Prompt
Could you transcribe the records below exactly, leaving out every picture?

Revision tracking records
+++
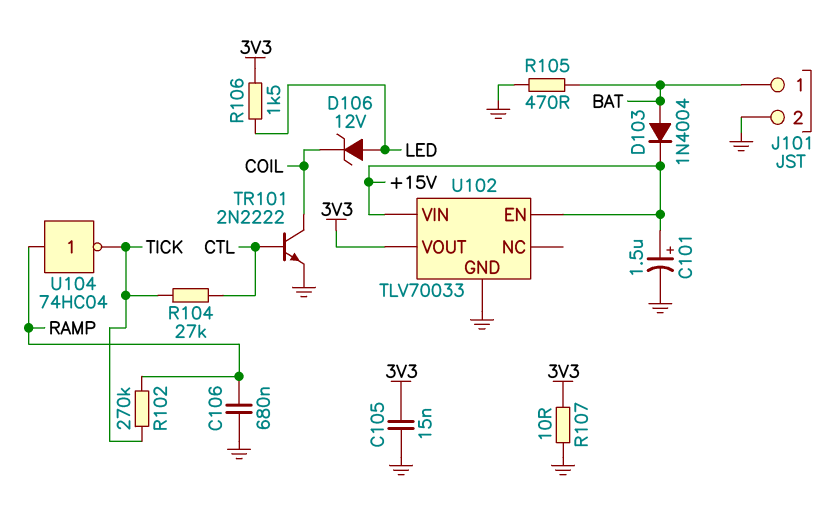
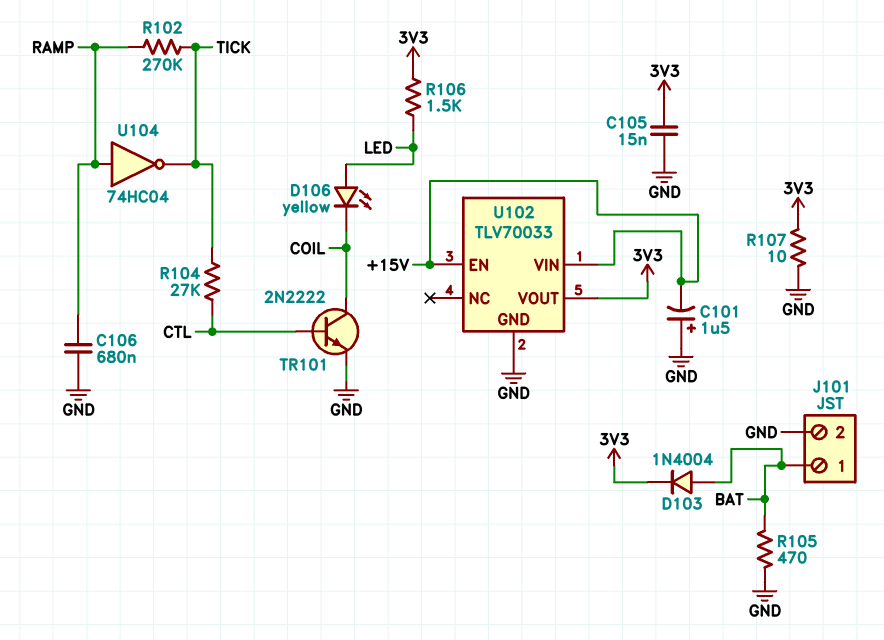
C101: 1.5uF (plus +15V, minus GND) -> 1.5uF (plus GND, minus +15V)
D103: diode 1N4004 (A BAT, K +15V) -> diode 1N4004 (A BAT, K 3V3)
D106: zener 12V (A LED, K COIL) -> LED yellow (A LED, K COIL)

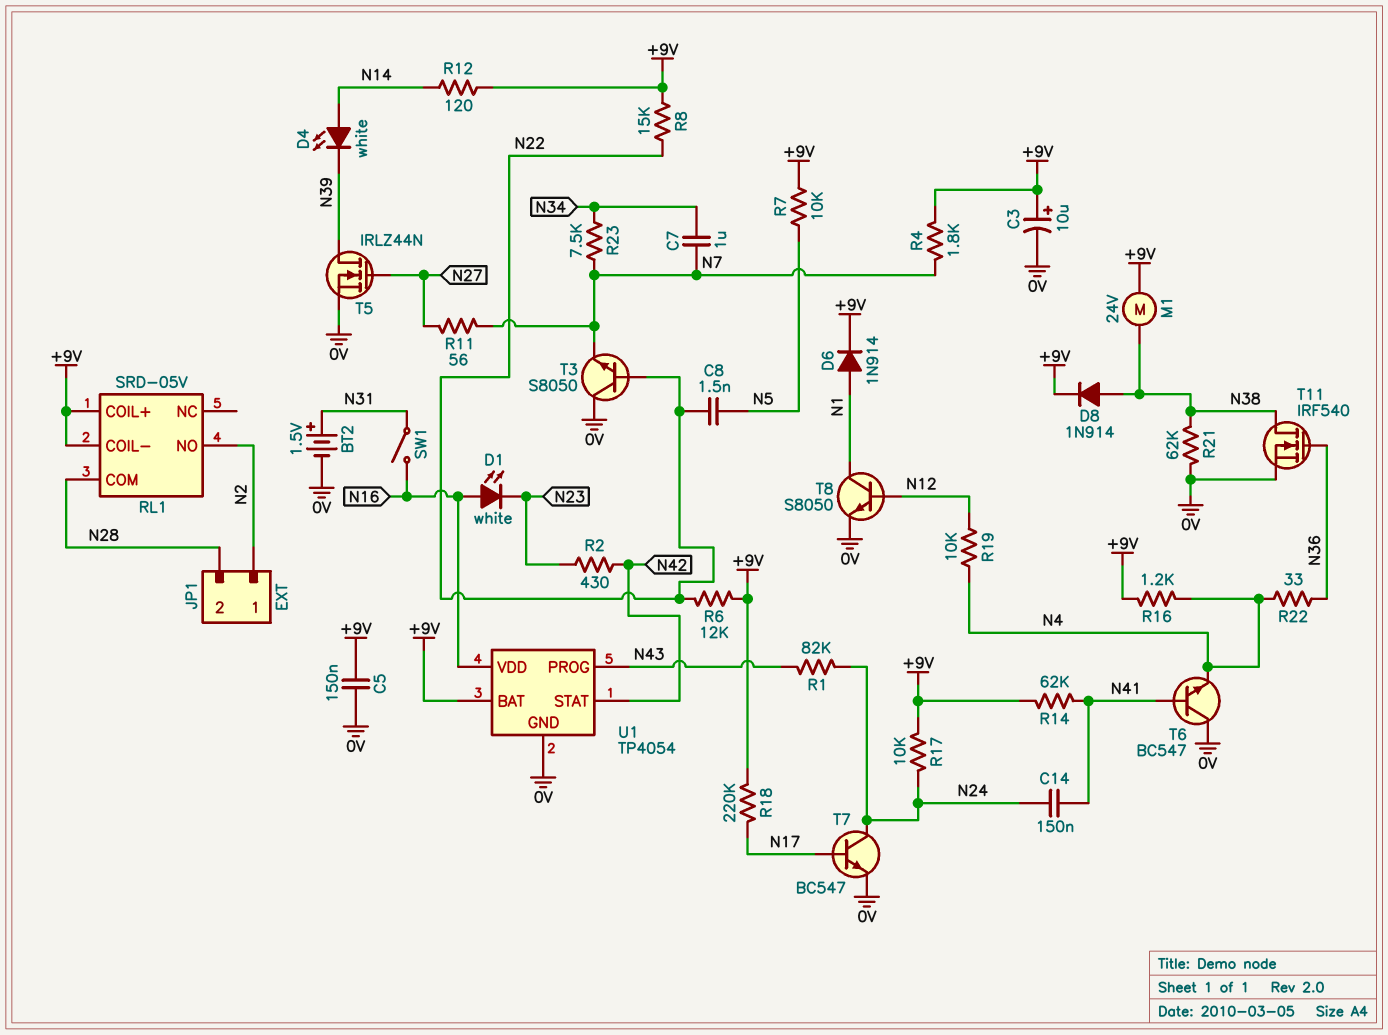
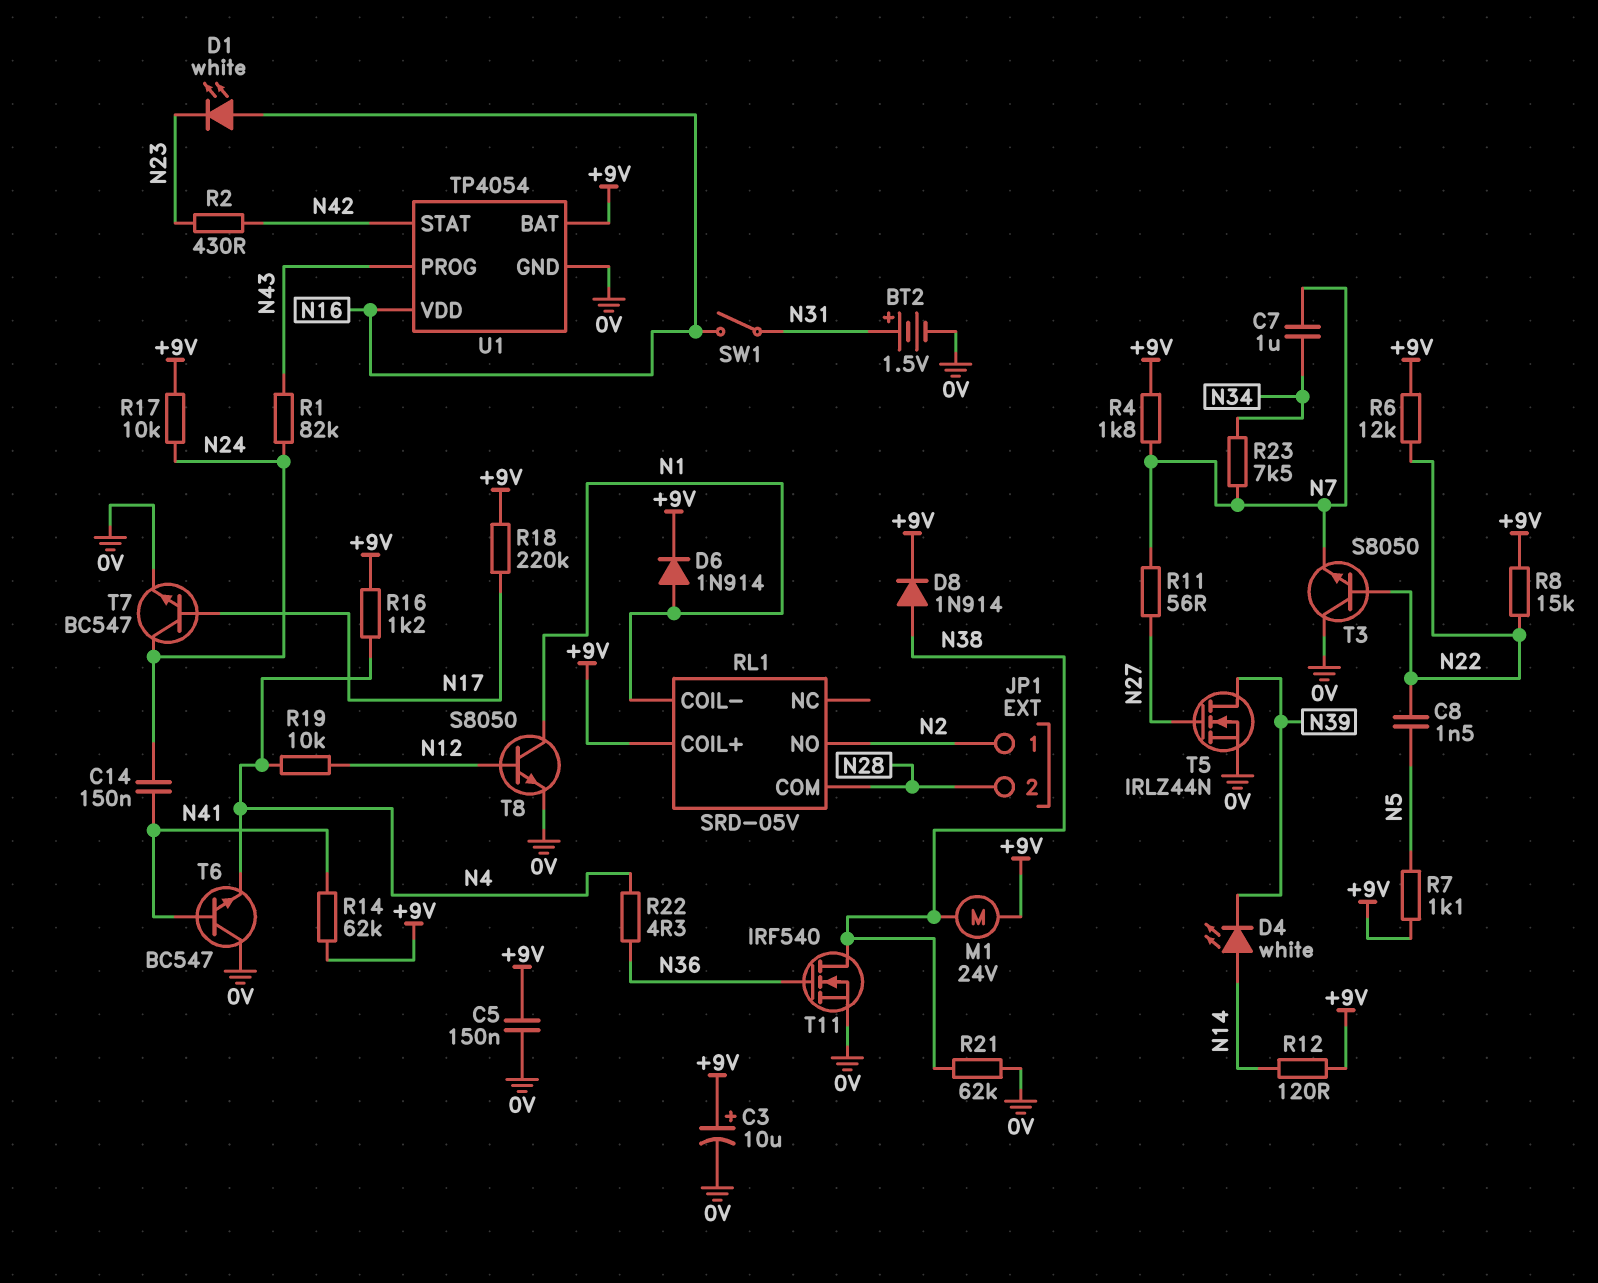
R7: 10k (+9V, N5) -> 1.1k (+9V, N5)
R22: 33 (N4, N36) -> 4.3 (N4, N36)
RL1 pin COIL-: +9V -> N1

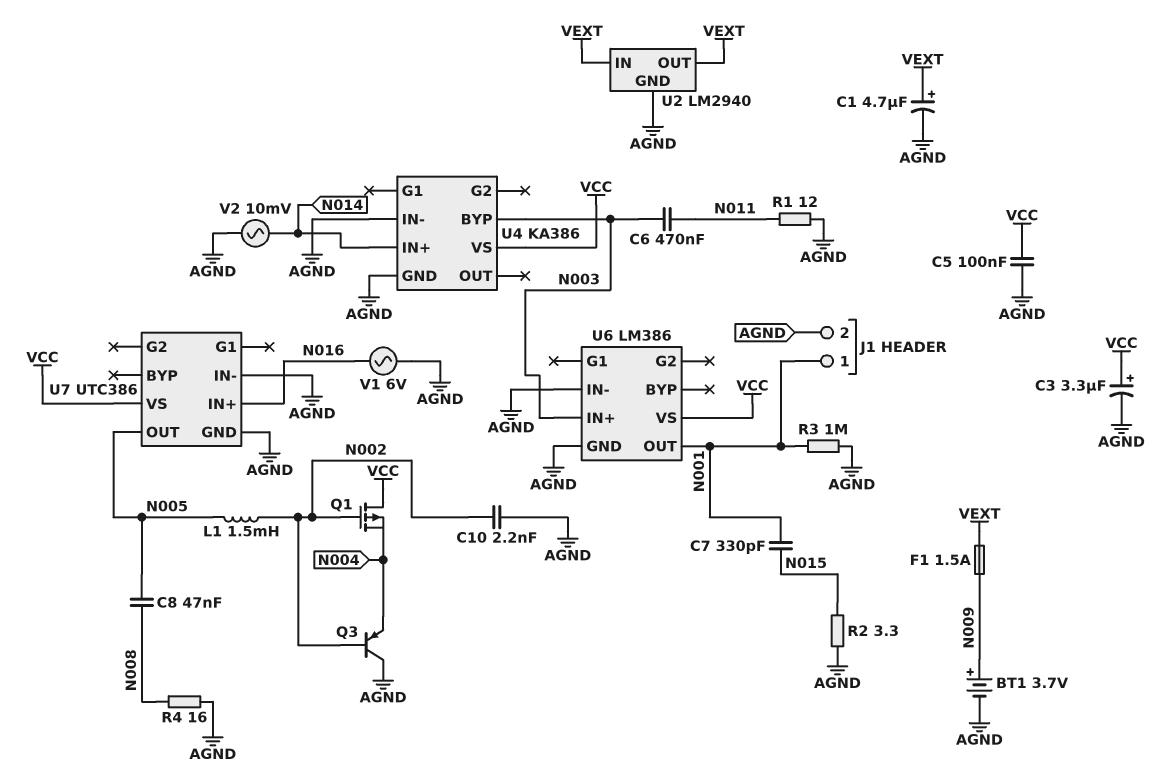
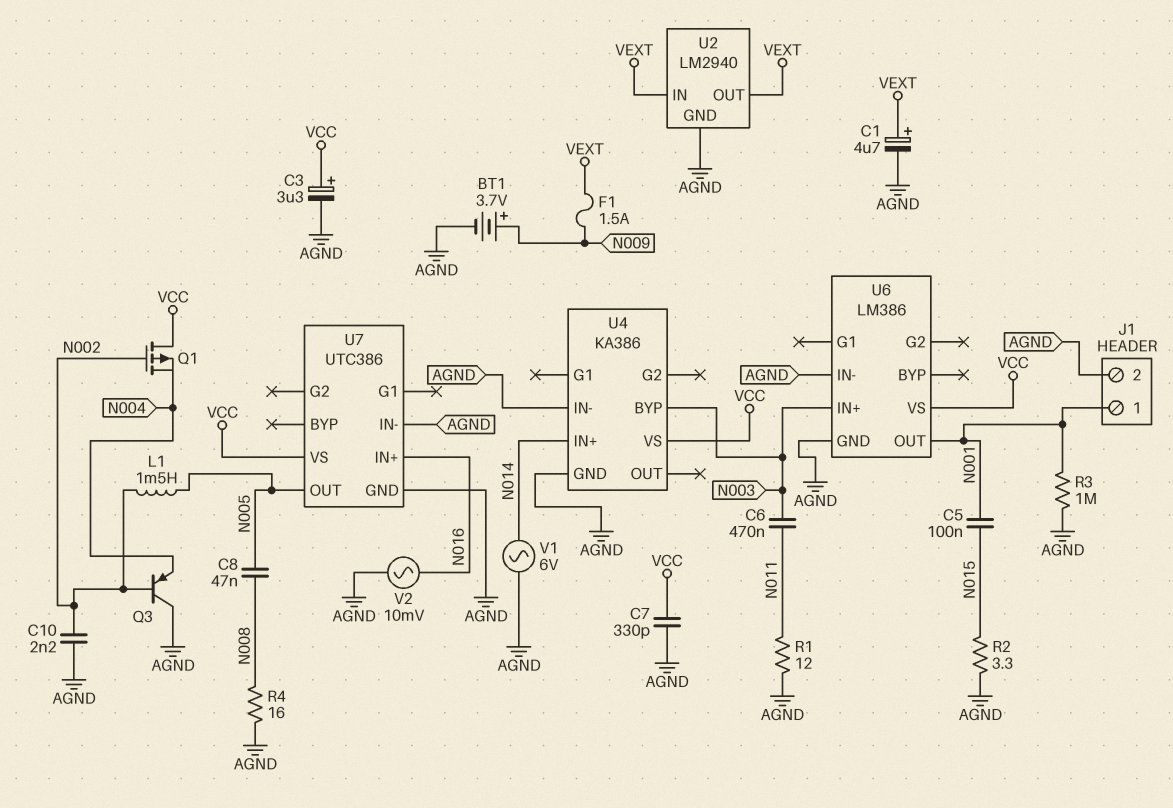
C5: 100nF (AGND, VCC) -> 100nF (N001, N015)
C7: 330pF (N001, N015) -> 330pF (AGND, VCC)
V1: AC 6V (AGND, N016) -> AC 6V (AGND, N014)
V2: AC 10mV (AGND, N014) -> AC 10mV (AGND, N016)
+++
Response below
C101: 1.5uF (plus +15V, minus GND) -> 1.5uF (plus GND, minus +15V)
D103: diode 1N4004 (A BAT, K +15V) -> diode 1N4004 (A BAT, K 3V3)
D106: zener 12V (A LED, K COIL) -> LED yellow (A LED, K COIL)

R7: 10k (+9V, N5) -> 1.1k (+9V, N5)
R22: 33 (N4, N36) -> 4.3 (N4, N36)
RL1 pin COIL-: +9V -> N1

C5: 100nF (AGND, VCC) -> 100nF (N001, N015)
C7: 330pF (N001, N015) -> 330pF (AGND, VCC)
V1: AC 6V (AGND, N016) -> AC 6V (AGND, N014)
V2: AC 10mV (AGND, N014) -> AC 10mV (AGND, N016)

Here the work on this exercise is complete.